:: The problem ::
In the listing below, pick out lines with "stroma".

:: Entries ::
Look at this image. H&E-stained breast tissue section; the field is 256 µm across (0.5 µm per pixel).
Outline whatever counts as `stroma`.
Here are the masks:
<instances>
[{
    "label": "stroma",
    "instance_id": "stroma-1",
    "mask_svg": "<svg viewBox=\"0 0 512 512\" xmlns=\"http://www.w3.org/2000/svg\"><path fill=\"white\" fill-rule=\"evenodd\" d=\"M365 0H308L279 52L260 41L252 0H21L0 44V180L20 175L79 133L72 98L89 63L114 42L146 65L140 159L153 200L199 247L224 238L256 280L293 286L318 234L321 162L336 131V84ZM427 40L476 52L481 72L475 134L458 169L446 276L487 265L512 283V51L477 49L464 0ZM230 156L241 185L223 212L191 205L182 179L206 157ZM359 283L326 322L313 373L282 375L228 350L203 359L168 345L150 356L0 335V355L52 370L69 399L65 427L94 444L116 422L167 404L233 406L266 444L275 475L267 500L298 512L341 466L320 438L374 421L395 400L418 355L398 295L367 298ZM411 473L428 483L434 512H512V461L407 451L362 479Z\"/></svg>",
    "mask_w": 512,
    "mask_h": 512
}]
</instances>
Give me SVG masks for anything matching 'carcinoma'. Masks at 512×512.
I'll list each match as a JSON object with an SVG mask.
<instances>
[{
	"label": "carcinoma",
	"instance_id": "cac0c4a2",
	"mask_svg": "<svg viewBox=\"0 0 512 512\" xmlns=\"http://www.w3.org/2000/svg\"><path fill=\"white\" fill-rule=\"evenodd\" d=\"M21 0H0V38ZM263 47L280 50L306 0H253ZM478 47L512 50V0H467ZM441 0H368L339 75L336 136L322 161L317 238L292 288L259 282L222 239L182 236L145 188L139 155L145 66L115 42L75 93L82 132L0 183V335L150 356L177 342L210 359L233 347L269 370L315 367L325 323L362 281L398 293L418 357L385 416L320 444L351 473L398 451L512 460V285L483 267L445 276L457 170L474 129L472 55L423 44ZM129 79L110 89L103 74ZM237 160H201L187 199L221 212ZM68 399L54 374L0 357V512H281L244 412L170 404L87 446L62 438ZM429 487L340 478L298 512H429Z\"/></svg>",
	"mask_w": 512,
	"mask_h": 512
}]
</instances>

:: Written answer ::
Outline whatever counts as `stroma`.
    "label": "stroma",
    "instance_id": "stroma-1",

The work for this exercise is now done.